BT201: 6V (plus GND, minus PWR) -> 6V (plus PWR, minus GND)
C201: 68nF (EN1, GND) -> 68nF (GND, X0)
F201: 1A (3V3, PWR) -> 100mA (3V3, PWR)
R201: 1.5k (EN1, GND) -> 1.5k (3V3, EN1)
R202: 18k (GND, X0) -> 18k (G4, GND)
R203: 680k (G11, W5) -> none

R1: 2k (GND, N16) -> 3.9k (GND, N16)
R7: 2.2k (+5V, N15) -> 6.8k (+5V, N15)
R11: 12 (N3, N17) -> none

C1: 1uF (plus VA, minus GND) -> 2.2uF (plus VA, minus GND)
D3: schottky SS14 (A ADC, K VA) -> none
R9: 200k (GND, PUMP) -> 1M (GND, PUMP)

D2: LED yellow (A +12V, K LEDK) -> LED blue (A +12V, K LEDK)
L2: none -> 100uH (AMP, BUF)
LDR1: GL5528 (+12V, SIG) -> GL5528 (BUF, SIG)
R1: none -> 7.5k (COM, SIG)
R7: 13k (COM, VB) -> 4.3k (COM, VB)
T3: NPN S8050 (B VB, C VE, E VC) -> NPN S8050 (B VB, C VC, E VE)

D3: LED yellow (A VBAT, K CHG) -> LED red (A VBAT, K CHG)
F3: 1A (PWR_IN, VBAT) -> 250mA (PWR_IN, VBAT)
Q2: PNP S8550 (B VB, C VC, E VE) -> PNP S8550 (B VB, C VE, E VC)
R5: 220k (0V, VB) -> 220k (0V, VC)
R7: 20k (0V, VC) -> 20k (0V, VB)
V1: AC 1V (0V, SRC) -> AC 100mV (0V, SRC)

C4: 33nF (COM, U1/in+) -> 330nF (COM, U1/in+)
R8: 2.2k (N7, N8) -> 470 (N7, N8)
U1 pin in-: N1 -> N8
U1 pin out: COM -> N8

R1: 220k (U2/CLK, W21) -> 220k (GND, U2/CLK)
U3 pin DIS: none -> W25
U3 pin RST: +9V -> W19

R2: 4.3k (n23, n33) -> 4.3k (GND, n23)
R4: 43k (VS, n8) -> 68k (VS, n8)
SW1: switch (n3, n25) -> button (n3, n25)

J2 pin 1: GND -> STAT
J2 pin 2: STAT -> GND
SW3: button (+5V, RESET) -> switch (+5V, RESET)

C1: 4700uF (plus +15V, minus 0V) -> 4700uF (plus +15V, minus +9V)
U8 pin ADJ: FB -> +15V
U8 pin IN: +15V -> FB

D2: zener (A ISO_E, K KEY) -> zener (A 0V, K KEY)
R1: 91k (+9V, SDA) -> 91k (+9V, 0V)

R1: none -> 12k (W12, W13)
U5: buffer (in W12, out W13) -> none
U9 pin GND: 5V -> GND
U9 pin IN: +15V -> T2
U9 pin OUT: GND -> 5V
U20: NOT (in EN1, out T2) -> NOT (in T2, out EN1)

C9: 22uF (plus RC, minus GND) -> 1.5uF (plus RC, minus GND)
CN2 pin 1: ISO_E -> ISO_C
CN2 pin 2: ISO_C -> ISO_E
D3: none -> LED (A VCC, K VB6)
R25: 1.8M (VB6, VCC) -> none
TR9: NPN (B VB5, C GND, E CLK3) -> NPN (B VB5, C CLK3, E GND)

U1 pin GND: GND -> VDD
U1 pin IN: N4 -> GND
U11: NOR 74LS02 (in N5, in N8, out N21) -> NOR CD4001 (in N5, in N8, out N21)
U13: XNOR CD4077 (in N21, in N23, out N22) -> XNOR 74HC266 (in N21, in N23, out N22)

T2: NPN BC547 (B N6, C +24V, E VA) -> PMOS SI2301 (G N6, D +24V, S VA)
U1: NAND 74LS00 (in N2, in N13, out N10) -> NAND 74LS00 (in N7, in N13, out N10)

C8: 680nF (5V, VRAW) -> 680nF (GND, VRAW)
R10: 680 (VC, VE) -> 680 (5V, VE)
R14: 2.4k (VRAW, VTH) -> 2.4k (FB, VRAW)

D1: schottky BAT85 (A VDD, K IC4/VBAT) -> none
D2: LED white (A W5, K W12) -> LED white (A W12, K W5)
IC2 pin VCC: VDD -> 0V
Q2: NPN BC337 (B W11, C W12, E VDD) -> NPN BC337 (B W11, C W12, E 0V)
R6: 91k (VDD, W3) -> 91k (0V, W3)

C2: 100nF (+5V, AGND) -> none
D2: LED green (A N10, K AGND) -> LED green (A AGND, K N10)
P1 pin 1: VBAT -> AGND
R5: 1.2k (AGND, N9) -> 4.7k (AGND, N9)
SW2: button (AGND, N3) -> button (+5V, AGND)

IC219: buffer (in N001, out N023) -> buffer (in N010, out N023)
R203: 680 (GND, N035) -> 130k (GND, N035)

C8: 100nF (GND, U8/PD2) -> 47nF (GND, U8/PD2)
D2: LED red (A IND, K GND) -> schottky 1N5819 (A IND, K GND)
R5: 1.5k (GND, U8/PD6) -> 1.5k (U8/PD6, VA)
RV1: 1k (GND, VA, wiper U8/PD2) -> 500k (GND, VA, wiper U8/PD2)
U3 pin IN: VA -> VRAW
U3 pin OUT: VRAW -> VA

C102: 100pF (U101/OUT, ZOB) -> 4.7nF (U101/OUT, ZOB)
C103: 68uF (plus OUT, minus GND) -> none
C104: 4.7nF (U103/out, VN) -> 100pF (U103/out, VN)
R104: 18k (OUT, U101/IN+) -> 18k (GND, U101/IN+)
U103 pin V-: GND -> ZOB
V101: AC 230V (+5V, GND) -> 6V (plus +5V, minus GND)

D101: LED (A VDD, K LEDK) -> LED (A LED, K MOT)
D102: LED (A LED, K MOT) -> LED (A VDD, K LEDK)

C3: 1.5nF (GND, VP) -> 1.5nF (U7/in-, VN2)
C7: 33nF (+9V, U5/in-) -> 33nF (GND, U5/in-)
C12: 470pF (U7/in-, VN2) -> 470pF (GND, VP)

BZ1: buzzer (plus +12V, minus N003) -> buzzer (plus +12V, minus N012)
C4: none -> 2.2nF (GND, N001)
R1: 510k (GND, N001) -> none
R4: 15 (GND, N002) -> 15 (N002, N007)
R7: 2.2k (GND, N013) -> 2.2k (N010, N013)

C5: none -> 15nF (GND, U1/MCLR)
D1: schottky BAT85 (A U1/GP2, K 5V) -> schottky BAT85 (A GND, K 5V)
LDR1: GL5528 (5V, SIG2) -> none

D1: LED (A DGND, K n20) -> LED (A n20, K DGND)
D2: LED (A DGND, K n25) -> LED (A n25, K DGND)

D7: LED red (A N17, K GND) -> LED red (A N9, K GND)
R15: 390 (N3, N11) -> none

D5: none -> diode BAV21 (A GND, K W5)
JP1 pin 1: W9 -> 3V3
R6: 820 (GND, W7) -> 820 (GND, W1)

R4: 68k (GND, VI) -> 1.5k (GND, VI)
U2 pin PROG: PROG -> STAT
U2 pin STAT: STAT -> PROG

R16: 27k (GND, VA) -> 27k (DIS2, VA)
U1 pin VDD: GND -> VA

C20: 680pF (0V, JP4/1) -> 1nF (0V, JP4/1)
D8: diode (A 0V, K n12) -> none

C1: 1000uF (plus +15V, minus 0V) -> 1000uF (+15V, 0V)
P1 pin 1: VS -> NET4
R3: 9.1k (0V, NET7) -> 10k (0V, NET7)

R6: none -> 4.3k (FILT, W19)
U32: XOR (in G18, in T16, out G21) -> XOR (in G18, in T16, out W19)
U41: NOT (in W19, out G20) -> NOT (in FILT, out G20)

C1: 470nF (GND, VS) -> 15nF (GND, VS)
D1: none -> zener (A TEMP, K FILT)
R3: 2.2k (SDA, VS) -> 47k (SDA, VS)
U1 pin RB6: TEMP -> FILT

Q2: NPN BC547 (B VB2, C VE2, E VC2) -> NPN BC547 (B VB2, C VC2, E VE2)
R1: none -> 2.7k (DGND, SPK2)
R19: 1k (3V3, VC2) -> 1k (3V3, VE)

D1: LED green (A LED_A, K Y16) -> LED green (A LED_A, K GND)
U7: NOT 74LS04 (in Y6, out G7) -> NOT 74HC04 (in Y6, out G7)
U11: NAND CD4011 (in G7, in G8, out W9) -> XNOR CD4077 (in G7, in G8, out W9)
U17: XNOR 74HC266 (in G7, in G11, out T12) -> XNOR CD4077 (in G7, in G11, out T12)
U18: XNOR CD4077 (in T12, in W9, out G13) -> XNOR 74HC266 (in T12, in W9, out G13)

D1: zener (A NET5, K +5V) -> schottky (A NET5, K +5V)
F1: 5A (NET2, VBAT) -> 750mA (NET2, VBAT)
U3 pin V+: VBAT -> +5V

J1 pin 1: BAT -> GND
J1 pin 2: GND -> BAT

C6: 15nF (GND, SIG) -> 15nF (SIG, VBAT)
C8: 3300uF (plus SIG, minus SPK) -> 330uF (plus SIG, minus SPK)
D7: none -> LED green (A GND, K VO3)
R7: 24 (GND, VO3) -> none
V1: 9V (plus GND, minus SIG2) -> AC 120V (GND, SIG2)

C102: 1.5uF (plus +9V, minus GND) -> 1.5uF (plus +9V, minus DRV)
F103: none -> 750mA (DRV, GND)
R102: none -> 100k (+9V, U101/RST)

▶ [ASSIGNED TASK]:
The answer should be all lines from the entries above that hold the word "plus".

▶ [TASK SOLUTION]:
BT201: 6V (plus GND, minus PWR) -> 6V (plus PWR, minus GND)
C1: 1uF (plus VA, minus GND) -> 2.2uF (plus VA, minus GND)
C1: 4700uF (plus +15V, minus 0V) -> 4700uF (plus +15V, minus +9V)
C9: 22uF (plus RC, minus GND) -> 1.5uF (plus RC, minus GND)
C103: 68uF (plus OUT, minus GND) -> none
V101: AC 230V (+5V, GND) -> 6V (plus +5V, minus GND)
BZ1: buzzer (plus +12V, minus N003) -> buzzer (plus +12V, minus N012)
C1: 1000uF (plus +15V, minus 0V) -> 1000uF (+15V, 0V)
C8: 3300uF (plus SIG, minus SPK) -> 330uF (plus SIG, minus SPK)
V1: 9V (plus GND, minus SIG2) -> AC 120V (GND, SIG2)
C102: 1.5uF (plus +9V, minus GND) -> 1.5uF (plus +9V, minus DRV)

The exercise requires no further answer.